### Required action
Only a number is wanted here: the number of lines of the data that include "none".

### Data provided
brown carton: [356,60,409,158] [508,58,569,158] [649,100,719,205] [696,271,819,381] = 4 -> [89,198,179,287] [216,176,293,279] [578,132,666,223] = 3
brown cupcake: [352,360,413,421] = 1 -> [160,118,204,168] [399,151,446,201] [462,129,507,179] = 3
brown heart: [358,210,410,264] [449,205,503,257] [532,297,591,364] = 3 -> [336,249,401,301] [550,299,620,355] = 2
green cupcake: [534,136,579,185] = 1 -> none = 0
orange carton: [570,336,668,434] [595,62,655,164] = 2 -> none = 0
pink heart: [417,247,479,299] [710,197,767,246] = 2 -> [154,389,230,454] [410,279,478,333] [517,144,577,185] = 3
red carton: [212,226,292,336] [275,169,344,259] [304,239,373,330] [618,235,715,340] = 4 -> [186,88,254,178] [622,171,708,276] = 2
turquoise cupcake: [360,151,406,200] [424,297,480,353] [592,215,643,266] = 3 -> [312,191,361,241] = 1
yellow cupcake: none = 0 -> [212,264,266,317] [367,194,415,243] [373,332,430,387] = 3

### Solution to this exercise
3